++++ Material provided

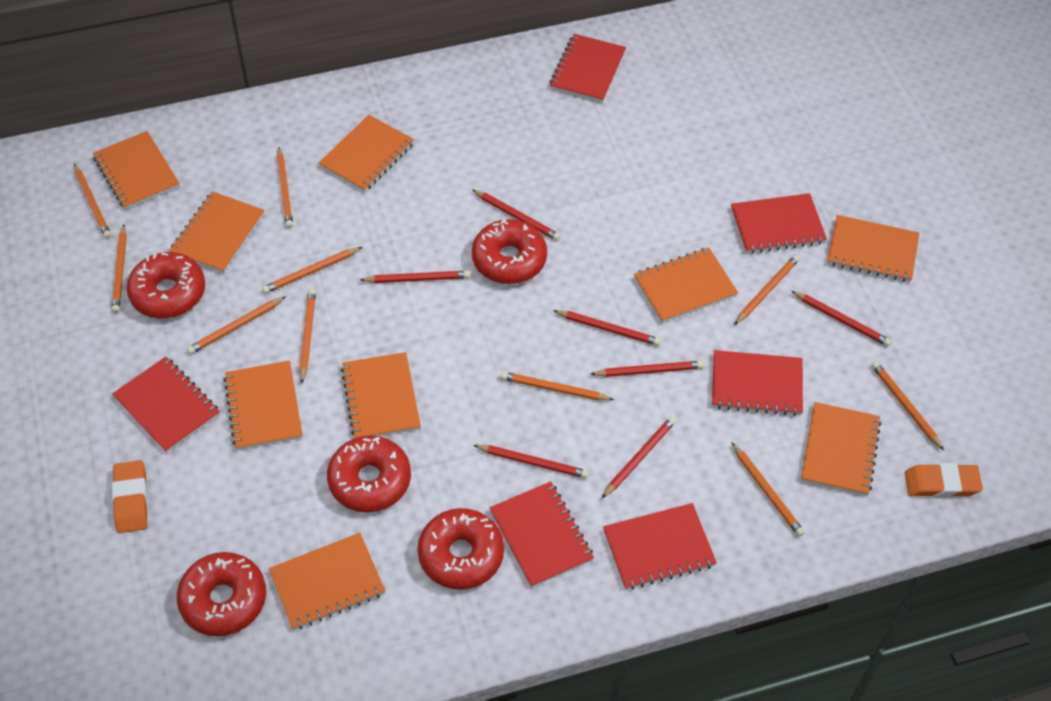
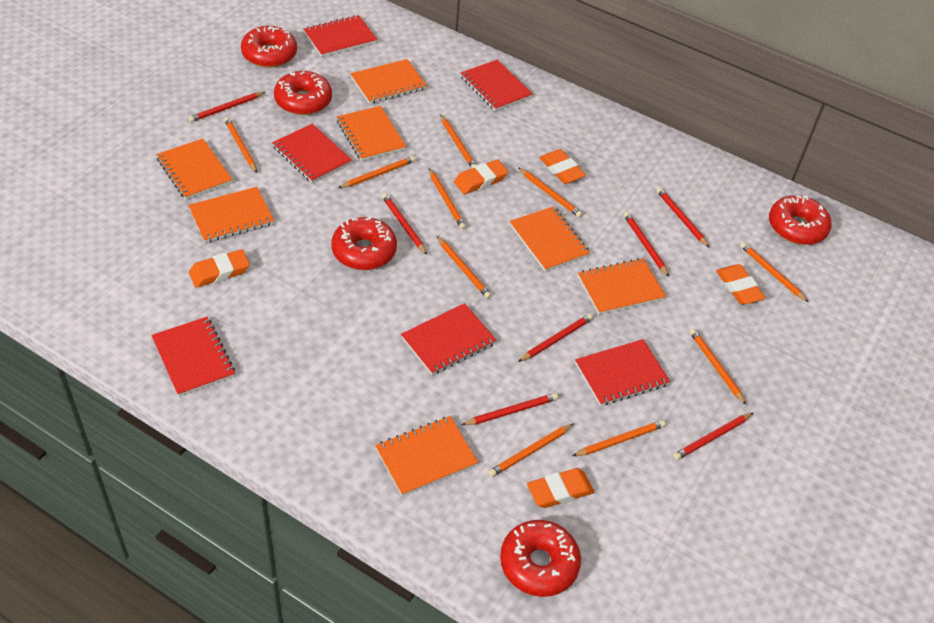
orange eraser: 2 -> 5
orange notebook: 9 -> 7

++++++++
++++ Material provided

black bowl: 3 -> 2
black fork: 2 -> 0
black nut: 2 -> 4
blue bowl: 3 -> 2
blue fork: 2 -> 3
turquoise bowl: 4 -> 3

++++++++
++++ Material provided

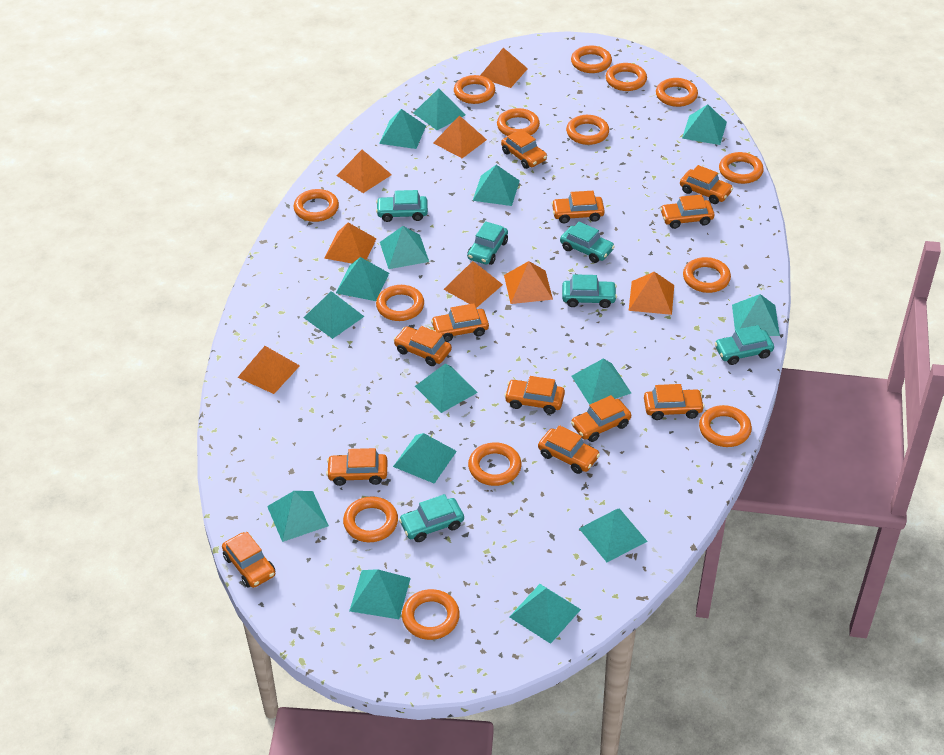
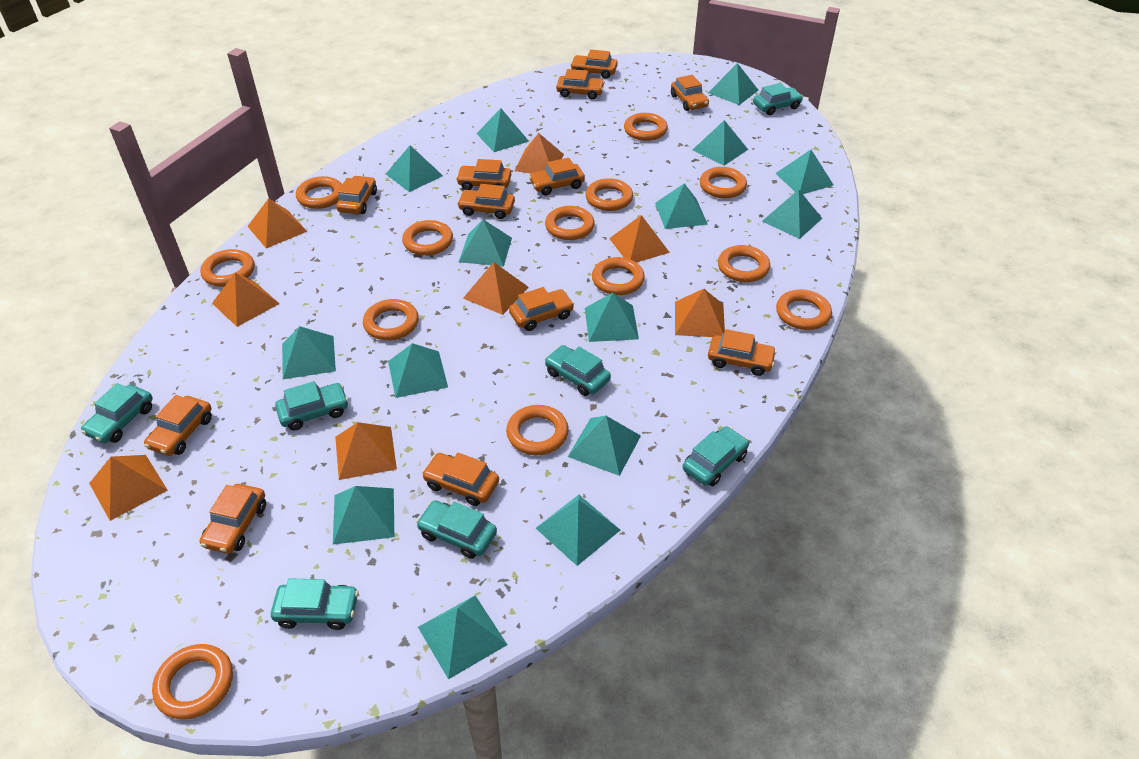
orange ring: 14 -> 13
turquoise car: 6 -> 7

++++++++

- _Assignment_
Could you restate, word for word, the lines above from the one with "black bowl: 3 -> 2" to the one with "turquoise bowl: 4 -> 3", both included?

- _The answer_
black bowl: 3 -> 2
black fork: 2 -> 0
black nut: 2 -> 4
blue bowl: 3 -> 2
blue fork: 2 -> 3
turquoise bowl: 4 -> 3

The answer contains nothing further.